(Change detection data)
====================

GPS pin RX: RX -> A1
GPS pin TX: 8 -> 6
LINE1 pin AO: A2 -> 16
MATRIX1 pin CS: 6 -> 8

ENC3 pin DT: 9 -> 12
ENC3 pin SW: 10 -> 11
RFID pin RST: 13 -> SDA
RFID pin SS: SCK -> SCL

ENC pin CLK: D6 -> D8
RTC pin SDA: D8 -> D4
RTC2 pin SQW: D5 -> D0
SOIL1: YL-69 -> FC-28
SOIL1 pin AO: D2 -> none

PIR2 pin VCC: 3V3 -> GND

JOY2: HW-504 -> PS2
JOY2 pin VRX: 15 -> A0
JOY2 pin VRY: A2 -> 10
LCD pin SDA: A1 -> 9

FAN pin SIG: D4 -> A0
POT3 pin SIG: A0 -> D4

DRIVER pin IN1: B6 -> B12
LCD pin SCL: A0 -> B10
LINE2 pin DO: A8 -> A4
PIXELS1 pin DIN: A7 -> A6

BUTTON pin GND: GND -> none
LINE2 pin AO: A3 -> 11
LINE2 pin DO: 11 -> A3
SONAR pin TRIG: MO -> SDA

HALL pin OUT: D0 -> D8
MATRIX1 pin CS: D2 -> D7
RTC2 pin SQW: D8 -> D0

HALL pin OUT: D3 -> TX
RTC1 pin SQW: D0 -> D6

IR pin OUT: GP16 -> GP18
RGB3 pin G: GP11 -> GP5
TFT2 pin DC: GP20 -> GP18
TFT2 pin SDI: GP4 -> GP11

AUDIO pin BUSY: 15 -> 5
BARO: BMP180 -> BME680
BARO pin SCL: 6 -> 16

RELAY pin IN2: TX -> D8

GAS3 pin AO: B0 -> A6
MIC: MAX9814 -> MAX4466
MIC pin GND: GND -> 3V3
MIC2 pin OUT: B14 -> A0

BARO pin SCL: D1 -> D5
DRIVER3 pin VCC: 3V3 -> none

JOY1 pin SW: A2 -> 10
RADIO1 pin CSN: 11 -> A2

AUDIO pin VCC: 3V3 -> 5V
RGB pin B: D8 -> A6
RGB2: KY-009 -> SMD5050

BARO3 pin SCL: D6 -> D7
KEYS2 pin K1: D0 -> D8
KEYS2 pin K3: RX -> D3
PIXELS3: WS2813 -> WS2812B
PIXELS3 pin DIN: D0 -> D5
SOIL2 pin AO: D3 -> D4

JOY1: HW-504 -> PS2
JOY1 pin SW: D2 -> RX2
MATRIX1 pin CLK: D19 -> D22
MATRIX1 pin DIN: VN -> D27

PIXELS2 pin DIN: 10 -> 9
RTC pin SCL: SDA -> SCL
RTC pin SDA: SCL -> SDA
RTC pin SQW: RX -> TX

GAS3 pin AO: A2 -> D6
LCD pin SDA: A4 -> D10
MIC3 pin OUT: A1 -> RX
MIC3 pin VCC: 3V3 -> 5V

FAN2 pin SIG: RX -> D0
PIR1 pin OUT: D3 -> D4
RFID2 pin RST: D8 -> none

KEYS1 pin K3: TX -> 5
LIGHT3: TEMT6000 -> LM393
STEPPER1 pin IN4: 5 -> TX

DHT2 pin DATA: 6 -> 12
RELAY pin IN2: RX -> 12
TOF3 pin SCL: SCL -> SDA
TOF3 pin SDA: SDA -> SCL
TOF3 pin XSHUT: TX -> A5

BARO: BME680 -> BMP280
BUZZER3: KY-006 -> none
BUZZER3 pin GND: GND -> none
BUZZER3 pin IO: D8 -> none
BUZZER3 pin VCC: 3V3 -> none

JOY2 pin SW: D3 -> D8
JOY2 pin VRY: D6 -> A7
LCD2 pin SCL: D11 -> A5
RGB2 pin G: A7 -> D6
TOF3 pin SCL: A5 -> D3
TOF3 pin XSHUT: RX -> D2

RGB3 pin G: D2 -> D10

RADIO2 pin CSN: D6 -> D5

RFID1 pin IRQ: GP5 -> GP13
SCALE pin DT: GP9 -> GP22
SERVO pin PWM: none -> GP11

====================

(Exercise brief): Only the lines from the one with "BUZZER3 pin VCC: 3V3 -> none" through the final line above belong in the answer, each retyped exactly.

(Exercise solution):
BUZZER3 pin VCC: 3V3 -> none

JOY2 pin SW: D3 -> D8
JOY2 pin VRY: D6 -> A7
LCD2 pin SCL: D11 -> A5
RGB2 pin G: A7 -> D6
TOF3 pin SCL: A5 -> D3
TOF3 pin XSHUT: RX -> D2

RGB3 pin G: D2 -> D10

RADIO2 pin CSN: D6 -> D5

RFID1 pin IRQ: GP5 -> GP13
SCALE pin DT: GP9 -> GP22
SERVO pin PWM: none -> GP11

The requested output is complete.